- Stated task
Please write out the rows below word for word, starting at the line that contains "Consider the image. Considering" and ending at the line that contains "In the scene shown: Between white", with both of those lines included.

========

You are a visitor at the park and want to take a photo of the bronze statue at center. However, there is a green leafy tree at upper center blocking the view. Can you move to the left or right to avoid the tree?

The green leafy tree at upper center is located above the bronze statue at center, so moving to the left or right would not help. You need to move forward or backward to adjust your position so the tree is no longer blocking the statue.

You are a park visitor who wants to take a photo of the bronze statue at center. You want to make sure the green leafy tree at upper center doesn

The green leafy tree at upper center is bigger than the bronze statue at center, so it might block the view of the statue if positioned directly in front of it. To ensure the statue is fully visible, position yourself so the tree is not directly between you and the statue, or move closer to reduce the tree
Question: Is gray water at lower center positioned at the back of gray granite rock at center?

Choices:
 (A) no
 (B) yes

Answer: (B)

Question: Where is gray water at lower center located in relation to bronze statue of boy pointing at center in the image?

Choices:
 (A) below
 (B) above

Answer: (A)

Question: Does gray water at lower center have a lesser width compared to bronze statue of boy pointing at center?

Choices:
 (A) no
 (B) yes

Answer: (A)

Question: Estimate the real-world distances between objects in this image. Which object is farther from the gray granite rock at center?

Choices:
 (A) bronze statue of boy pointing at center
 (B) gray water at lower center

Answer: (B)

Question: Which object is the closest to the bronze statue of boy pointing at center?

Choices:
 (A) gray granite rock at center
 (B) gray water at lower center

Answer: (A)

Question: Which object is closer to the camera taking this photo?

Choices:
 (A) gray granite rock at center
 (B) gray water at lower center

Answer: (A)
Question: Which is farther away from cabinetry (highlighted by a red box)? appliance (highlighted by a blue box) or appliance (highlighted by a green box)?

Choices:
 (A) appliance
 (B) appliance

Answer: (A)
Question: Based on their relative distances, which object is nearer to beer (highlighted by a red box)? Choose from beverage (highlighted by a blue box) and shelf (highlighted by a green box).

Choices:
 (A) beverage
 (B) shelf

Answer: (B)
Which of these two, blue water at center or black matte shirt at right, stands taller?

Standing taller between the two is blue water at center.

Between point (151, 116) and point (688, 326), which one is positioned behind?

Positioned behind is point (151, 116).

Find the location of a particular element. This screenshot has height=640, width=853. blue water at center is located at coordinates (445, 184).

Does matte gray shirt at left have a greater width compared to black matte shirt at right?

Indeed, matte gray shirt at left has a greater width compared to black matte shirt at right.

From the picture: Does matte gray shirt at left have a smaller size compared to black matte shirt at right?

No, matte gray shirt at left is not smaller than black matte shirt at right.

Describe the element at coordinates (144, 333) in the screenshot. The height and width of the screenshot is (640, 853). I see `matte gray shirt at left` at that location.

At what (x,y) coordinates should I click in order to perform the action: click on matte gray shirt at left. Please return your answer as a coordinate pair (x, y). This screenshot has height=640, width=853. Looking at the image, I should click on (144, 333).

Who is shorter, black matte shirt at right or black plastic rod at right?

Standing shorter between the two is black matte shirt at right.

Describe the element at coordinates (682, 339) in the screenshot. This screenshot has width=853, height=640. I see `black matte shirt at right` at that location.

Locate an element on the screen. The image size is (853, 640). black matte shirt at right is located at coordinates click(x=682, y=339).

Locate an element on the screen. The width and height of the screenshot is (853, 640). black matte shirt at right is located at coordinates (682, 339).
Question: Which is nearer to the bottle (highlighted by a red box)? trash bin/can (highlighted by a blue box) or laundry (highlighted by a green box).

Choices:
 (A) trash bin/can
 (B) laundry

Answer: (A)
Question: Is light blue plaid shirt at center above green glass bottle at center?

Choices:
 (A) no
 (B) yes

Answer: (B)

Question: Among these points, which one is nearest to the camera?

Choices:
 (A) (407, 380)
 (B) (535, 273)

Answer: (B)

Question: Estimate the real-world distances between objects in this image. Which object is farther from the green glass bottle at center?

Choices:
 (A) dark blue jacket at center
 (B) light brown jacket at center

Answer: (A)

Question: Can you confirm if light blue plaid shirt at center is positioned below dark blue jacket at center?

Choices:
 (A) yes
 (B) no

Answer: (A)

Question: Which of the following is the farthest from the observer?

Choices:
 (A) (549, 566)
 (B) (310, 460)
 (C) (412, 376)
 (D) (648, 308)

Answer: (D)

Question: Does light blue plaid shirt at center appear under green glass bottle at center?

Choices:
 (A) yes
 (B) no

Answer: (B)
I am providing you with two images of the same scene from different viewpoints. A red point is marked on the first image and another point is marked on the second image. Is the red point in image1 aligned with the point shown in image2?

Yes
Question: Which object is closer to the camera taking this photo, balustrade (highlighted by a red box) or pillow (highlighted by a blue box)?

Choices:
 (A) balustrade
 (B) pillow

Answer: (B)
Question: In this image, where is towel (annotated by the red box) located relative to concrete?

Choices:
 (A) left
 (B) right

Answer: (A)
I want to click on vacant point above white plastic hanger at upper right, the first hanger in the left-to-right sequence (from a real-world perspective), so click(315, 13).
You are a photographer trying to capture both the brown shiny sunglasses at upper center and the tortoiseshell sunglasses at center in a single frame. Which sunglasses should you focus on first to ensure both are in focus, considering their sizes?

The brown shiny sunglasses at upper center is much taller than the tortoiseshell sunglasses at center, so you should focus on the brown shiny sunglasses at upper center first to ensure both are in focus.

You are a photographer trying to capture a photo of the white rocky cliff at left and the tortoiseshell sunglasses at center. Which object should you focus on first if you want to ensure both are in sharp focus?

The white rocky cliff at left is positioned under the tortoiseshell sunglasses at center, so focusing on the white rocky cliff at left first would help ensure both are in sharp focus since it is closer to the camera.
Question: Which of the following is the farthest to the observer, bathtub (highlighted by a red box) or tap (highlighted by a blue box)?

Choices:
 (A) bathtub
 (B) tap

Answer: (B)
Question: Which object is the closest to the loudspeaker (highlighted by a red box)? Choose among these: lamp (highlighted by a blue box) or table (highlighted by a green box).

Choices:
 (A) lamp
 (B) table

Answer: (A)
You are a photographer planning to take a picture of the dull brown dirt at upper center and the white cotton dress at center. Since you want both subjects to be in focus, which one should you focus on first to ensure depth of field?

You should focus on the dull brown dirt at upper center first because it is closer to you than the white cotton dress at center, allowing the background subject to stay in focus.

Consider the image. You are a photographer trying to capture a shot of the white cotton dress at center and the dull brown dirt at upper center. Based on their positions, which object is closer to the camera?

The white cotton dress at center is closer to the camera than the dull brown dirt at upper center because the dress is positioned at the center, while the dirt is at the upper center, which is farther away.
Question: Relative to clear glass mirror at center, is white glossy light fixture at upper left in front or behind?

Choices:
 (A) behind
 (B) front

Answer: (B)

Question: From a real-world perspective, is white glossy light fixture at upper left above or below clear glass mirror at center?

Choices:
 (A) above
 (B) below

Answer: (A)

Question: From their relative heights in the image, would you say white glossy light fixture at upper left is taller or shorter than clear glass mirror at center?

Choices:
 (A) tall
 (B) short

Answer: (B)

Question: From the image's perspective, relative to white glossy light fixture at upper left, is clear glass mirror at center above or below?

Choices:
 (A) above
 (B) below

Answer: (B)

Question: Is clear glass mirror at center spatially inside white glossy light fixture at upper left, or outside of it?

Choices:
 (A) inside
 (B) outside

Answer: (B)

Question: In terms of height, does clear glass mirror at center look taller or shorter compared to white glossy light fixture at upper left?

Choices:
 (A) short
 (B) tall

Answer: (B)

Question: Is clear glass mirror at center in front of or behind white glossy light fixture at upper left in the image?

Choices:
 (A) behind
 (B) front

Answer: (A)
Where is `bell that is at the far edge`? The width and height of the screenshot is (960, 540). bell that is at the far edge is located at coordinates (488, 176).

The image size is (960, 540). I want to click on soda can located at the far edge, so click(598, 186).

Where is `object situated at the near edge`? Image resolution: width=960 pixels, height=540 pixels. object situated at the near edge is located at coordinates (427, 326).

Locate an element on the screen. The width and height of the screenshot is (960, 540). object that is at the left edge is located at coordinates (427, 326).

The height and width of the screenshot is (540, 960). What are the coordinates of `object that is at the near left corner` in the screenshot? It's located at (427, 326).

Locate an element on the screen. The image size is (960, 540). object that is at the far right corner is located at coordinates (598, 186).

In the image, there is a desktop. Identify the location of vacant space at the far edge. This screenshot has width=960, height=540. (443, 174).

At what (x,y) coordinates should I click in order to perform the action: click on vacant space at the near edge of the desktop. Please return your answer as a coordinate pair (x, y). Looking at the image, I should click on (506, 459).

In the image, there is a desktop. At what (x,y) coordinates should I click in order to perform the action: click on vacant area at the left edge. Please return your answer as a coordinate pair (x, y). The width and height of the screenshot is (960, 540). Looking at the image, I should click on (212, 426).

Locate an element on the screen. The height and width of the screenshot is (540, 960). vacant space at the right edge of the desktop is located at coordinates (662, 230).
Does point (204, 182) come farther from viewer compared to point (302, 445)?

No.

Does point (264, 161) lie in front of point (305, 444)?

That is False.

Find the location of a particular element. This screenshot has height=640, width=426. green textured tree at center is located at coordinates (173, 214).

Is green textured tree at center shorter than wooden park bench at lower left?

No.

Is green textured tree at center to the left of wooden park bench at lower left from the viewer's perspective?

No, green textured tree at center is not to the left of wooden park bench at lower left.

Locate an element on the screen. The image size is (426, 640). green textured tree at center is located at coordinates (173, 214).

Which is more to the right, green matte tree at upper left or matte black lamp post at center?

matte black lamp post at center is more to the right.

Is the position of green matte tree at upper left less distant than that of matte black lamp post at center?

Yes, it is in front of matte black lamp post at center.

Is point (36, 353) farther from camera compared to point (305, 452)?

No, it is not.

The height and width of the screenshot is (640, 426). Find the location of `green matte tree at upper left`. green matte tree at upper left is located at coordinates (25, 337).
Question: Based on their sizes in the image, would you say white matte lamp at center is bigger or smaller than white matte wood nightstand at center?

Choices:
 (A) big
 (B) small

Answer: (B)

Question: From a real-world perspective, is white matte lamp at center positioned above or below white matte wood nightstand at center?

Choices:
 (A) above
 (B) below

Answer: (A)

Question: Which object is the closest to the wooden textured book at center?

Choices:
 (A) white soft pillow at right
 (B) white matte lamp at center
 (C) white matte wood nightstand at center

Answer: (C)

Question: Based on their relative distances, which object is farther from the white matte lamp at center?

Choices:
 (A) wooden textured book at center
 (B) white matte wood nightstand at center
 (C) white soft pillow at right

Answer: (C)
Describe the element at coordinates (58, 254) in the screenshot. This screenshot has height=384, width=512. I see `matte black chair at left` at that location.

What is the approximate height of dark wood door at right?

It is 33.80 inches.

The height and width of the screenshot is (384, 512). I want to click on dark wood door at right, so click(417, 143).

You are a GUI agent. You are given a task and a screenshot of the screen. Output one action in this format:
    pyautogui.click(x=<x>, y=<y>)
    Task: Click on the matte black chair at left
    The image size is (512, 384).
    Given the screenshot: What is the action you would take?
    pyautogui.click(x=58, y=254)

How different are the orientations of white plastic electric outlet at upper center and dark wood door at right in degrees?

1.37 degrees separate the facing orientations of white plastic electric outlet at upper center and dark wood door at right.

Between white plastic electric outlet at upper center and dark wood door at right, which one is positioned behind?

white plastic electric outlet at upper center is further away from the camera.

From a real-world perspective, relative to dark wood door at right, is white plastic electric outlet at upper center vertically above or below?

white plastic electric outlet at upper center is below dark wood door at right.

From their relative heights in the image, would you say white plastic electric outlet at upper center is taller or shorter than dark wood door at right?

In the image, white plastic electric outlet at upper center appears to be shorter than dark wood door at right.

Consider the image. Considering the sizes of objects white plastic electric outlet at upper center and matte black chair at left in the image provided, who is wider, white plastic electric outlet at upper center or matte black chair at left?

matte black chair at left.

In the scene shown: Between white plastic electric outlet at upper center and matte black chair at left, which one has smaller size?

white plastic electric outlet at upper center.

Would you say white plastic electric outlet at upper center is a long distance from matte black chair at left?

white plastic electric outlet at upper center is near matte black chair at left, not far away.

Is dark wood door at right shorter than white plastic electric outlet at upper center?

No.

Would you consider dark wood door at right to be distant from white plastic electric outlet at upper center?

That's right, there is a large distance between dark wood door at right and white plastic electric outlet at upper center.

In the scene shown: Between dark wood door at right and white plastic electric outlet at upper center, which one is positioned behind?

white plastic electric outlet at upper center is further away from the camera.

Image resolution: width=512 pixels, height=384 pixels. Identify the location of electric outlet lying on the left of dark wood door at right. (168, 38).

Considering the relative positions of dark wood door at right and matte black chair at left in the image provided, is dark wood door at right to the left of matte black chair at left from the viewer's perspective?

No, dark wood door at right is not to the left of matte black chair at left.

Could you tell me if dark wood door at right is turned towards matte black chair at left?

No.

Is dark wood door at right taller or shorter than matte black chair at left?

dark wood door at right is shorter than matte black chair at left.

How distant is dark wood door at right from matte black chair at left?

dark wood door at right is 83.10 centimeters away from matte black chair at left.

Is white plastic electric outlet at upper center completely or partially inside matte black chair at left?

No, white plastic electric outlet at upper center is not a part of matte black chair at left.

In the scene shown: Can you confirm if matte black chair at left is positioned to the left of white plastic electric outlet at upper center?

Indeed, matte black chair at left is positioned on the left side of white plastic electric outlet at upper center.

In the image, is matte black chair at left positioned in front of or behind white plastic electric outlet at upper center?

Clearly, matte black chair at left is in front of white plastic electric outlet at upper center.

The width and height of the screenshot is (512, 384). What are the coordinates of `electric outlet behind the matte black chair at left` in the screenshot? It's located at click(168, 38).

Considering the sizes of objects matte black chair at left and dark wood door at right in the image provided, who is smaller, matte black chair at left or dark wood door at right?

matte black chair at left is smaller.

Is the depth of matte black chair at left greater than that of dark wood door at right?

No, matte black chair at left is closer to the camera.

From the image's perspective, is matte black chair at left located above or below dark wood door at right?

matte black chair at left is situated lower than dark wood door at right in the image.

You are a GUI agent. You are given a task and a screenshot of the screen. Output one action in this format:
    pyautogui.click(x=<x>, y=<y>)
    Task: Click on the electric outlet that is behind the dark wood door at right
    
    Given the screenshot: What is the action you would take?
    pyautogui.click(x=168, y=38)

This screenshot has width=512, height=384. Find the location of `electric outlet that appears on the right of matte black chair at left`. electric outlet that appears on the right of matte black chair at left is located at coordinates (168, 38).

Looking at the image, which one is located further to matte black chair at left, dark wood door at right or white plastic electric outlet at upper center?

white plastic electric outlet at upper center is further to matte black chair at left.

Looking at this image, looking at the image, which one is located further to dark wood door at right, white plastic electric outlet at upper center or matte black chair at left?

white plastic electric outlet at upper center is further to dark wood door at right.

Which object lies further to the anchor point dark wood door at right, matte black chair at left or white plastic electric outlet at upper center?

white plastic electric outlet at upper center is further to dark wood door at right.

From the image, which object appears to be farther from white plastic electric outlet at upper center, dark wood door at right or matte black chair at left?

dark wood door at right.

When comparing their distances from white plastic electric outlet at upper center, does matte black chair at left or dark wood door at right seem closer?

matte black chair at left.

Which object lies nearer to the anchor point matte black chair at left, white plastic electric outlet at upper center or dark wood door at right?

========

- The reply
Consider the image. Considering the sizes of objects white plastic electric outlet at upper center and matte black chair at left in the image provided, who is wider, white plastic electric outlet at upper center or matte black chair at left?

matte black chair at left.

In the scene shown: Between white plastic electric outlet at upper center and matte black chair at left, which one has smaller size?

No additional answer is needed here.